═════ AVAILABLE DATA

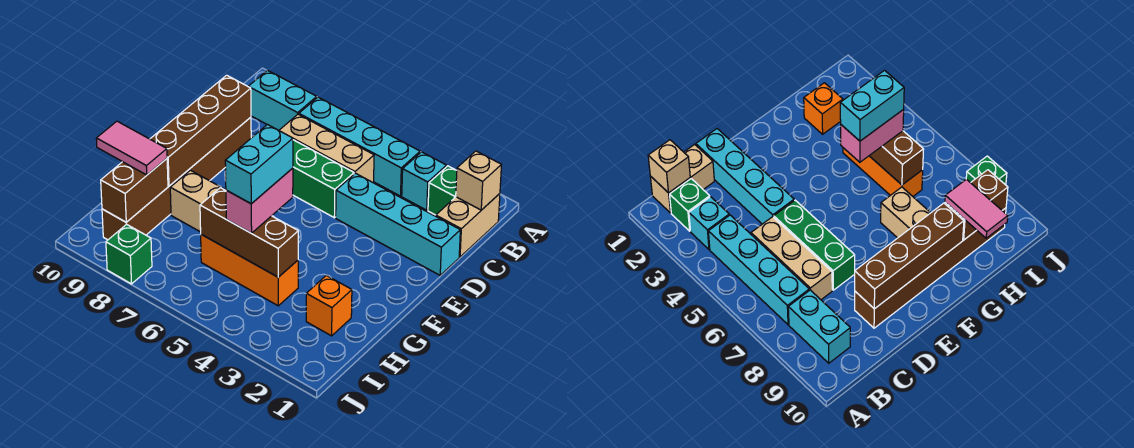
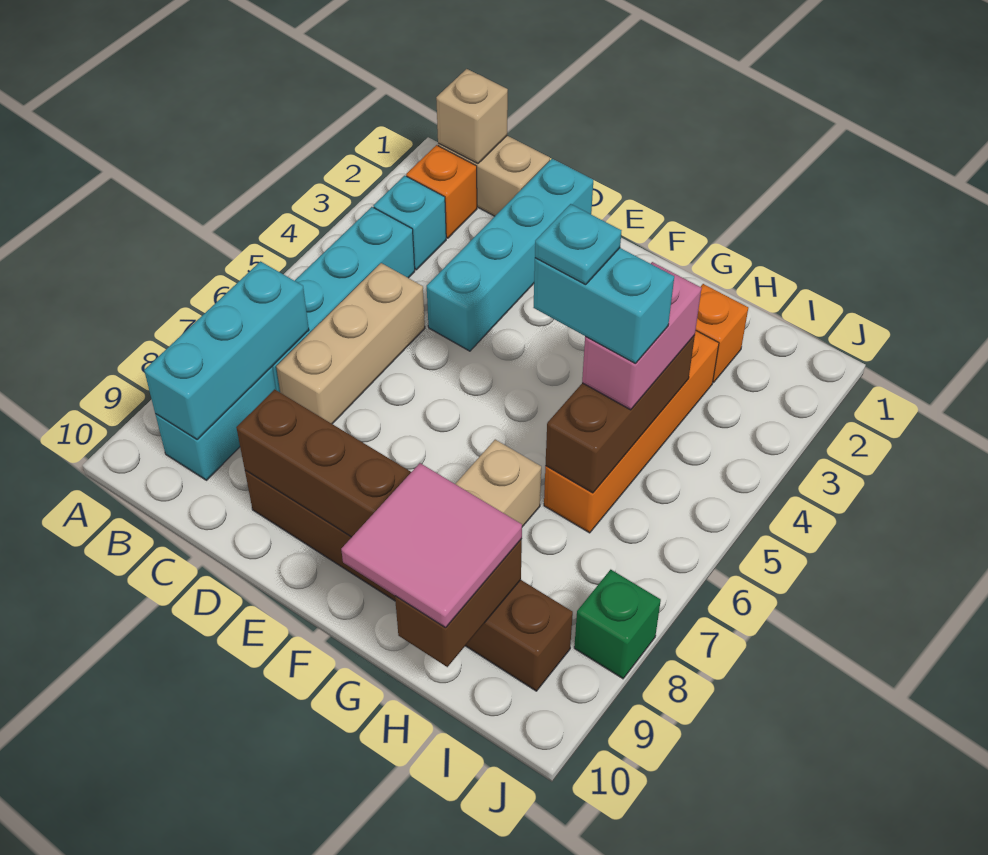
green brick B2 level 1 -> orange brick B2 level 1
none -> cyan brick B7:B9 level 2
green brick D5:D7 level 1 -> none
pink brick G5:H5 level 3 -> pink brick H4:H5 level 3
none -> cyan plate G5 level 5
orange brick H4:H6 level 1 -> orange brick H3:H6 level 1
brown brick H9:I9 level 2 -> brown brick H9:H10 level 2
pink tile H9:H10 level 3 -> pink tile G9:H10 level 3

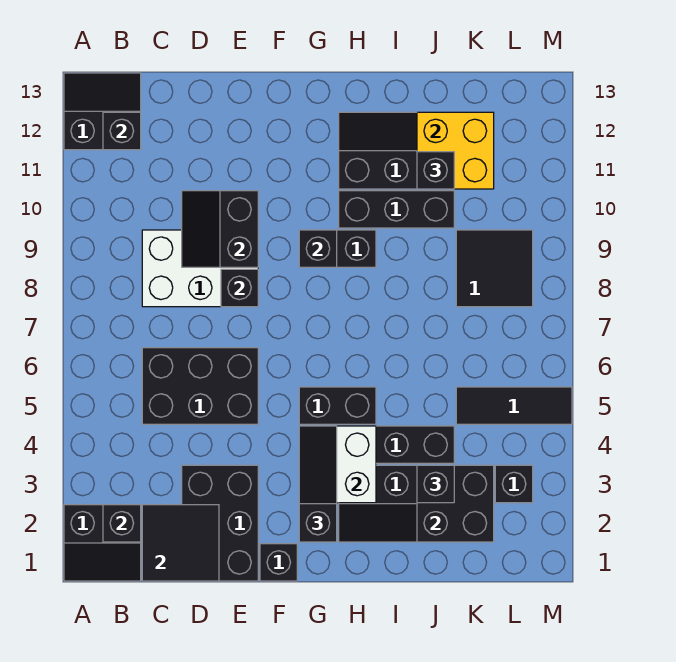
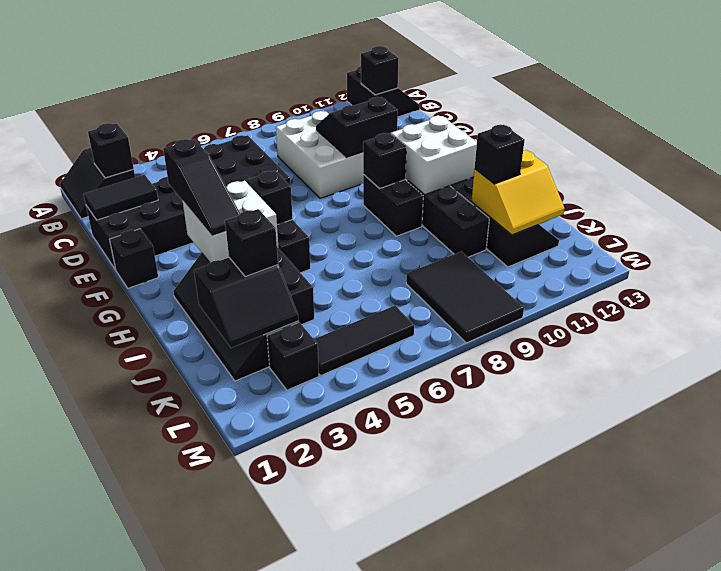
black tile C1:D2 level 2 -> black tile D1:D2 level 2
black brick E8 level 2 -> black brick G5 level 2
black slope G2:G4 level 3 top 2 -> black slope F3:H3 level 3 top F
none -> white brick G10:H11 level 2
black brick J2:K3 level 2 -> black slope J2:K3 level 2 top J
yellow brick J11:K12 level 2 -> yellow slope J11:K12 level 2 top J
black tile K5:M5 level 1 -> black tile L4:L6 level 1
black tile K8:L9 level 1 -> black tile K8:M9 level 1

══════════

Give back the material above exactly as written, but omit the images.

TASK RESULT:
green brick B2 level 1 -> orange brick B2 level 1
none -> cyan brick B7:B9 level 2
green brick D5:D7 level 1 -> none
pink brick G5:H5 level 3 -> pink brick H4:H5 level 3
none -> cyan plate G5 level 5
orange brick H4:H6 level 1 -> orange brick H3:H6 level 1
brown brick H9:I9 level 2 -> brown brick H9:H10 level 2
pink tile H9:H10 level 3 -> pink tile G9:H10 level 3

black tile C1:D2 level 2 -> black tile D1:D2 level 2
black brick E8 level 2 -> black brick G5 level 2
black slope G2:G4 level 3 top 2 -> black slope F3:H3 level 3 top F
none -> white brick G10:H11 level 2
black brick J2:K3 level 2 -> black slope J2:K3 level 2 top J
yellow brick J11:K12 level 2 -> yellow slope J11:K12 level 2 top J
black tile K5:M5 level 1 -> black tile L4:L6 level 1
black tile K8:L9 level 1 -> black tile K8:M9 level 1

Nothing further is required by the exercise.